# [The task]
Transcribe every line of the material below exactly, leaving out the pictures.

# [Provided material]
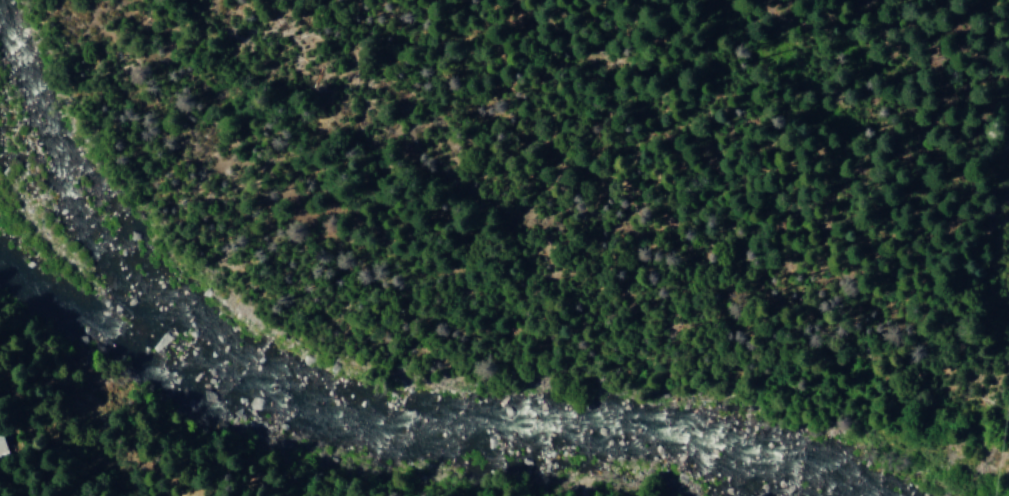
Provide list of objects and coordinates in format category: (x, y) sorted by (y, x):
river: (419, 434)
building: (0, 448)

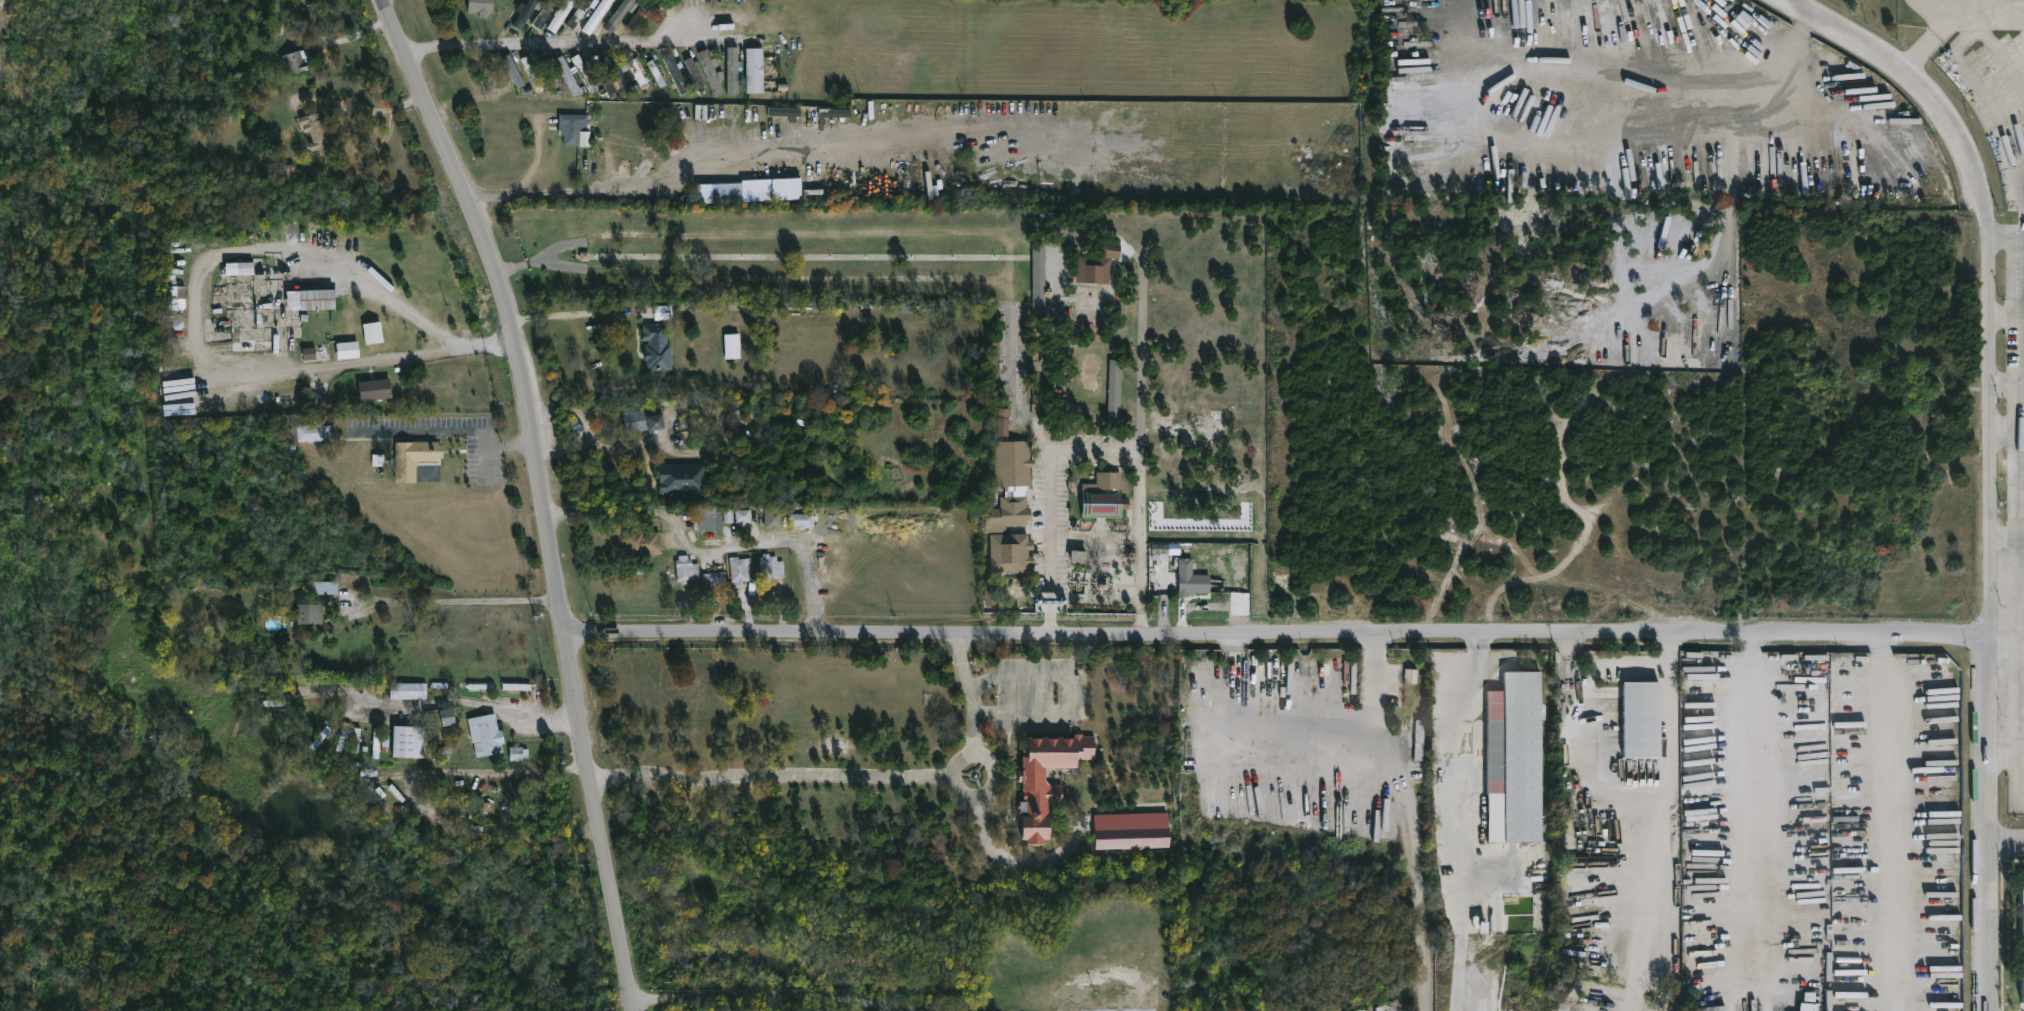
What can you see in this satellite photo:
building: (482, 6)
building: (601, 10)
building: (623, 10)
building: (525, 13)
building: (578, 13)
building: (640, 14)
building: (560, 15)
road: (555, 42)
building: (296, 61)
building: (529, 66)
building: (754, 69)
building: (512, 70)
building: (732, 70)
building: (585, 72)
building: (656, 72)
building: (695, 72)
building: (711, 72)
building: (604, 73)
building: (639, 73)
building: (677, 73)
building: (568, 74)
road: (361, 106)
building: (784, 111)
building: (835, 112)
road: (1998, 121)
building: (573, 126)
building: (316, 129)
road: (684, 169)
building: (289, 171)
building: (748, 190)
building: (1097, 264)
road: (202, 267)
building: (244, 267)
road: (1008, 271)
building: (1038, 279)
building: (318, 298)
building: (175, 299)
road: (571, 312)
road: (1009, 326)
road: (1142, 331)
building: (373, 332)
building: (658, 346)
building: (732, 346)
building: (347, 349)
building: (309, 353)
building: (1038, 354)
road: (2007, 385)
building: (374, 389)
building: (1114, 390)
building: (643, 419)
building: (1003, 421)
building: (690, 427)
road: (2002, 430)
building: (311, 432)
road: (603, 443)
road: (1091, 447)
building: (413, 458)
road: (1991, 461)
building: (1015, 463)
building: (681, 478)
road: (542, 495)
building: (1105, 496)
building: (1015, 510)
building: (710, 517)
building: (743, 517)
building: (991, 517)
building: (773, 518)
building: (802, 520)
road: (2003, 535)
road: (2015, 537)
building: (643, 543)
road: (715, 546)
building: (1011, 552)
building: (1077, 556)
building: (772, 567)
building: (687, 569)
building: (742, 569)
building: (1192, 578)
building: (714, 579)
building: (324, 586)
road: (454, 600)
building: (311, 613)
road: (1279, 638)
building: (408, 689)
road: (1068, 689)
road: (968, 695)
road: (483, 704)
building: (441, 715)
building: (1645, 716)
building: (486, 734)
building: (1421, 738)
building: (356, 739)
building: (408, 740)
building: (379, 741)
building: (518, 753)
building: (1518, 757)
road: (1588, 759)
road: (1459, 764)
road: (490, 771)
road: (770, 774)
building: (1048, 778)
road: (990, 789)
road: (1668, 798)
road: (1754, 813)
road: (1888, 825)
building: (1131, 830)
road: (2009, 846)
road: (1008, 859)
building: (2019, 937)
road: (1460, 960)
road: (779, 990)

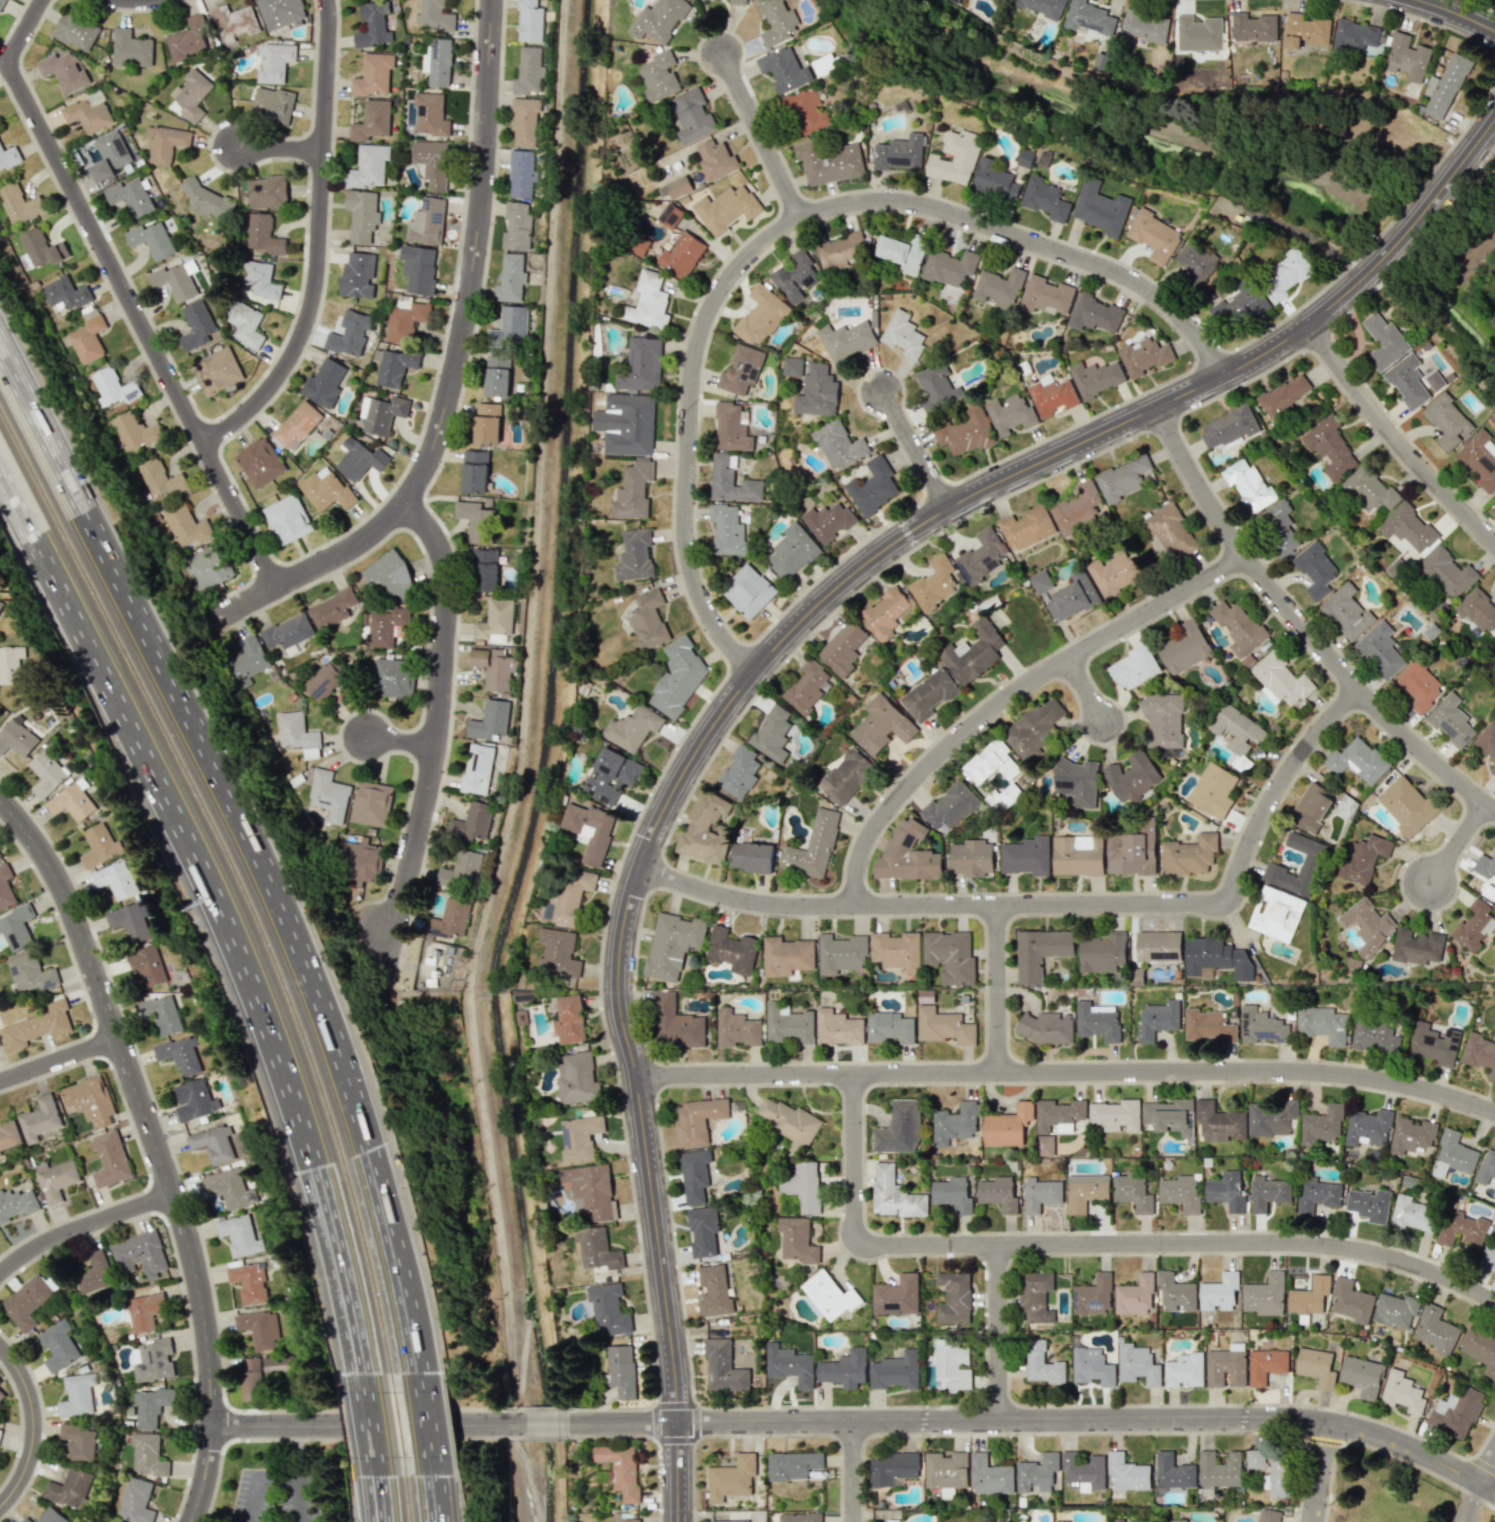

# [Response area]
Provide list of objects and coordinates in format category: (x, y) sorted by (y, x):
river: (419, 434)
building: (0, 448)

What can you see in this satellite photo:
building: (482, 6)
building: (601, 10)
building: (623, 10)
building: (525, 13)
building: (578, 13)
building: (640, 14)
building: (560, 15)
road: (555, 42)
building: (296, 61)
building: (529, 66)
building: (754, 69)
building: (512, 70)
building: (732, 70)
building: (585, 72)
building: (656, 72)
building: (695, 72)
building: (711, 72)
building: (604, 73)
building: (639, 73)
building: (677, 73)
building: (568, 74)
road: (361, 106)
building: (784, 111)
building: (835, 112)
road: (1998, 121)
building: (573, 126)
building: (316, 129)
road: (684, 169)
building: (289, 171)
building: (748, 190)
building: (1097, 264)
road: (202, 267)
building: (244, 267)
road: (1008, 271)
building: (1038, 279)
building: (318, 298)
building: (175, 299)
road: (571, 312)
road: (1009, 326)
road: (1142, 331)
building: (373, 332)
building: (658, 346)
building: (732, 346)
building: (347, 349)
building: (309, 353)
building: (1038, 354)
road: (2007, 385)
building: (374, 389)
building: (1114, 390)
building: (643, 419)
building: (1003, 421)
building: (690, 427)
road: (2002, 430)
building: (311, 432)
road: (603, 443)
road: (1091, 447)
building: (413, 458)
road: (1991, 461)
building: (1015, 463)
building: (681, 478)
road: (542, 495)
building: (1105, 496)
building: (1015, 510)
building: (710, 517)
building: (743, 517)
building: (991, 517)
building: (773, 518)
building: (802, 520)
road: (2003, 535)
road: (2015, 537)
building: (643, 543)
road: (715, 546)
building: (1011, 552)
building: (1077, 556)
building: (772, 567)
building: (687, 569)
building: (742, 569)
building: (1192, 578)
building: (714, 579)
building: (324, 586)
road: (454, 600)
building: (311, 613)
road: (1279, 638)
building: (408, 689)
road: (1068, 689)
road: (968, 695)
road: (483, 704)
building: (441, 715)
building: (1645, 716)
building: (486, 734)
building: (1421, 738)
building: (356, 739)
building: (408, 740)
building: (379, 741)
building: (518, 753)
building: (1518, 757)
road: (1588, 759)
road: (1459, 764)
road: (490, 771)
road: (770, 774)
building: (1048, 778)
road: (990, 789)
road: (1668, 798)
road: (1754, 813)
road: (1888, 825)
building: (1131, 830)
road: (2009, 846)
road: (1008, 859)
building: (2019, 937)
road: (1460, 960)
road: (779, 990)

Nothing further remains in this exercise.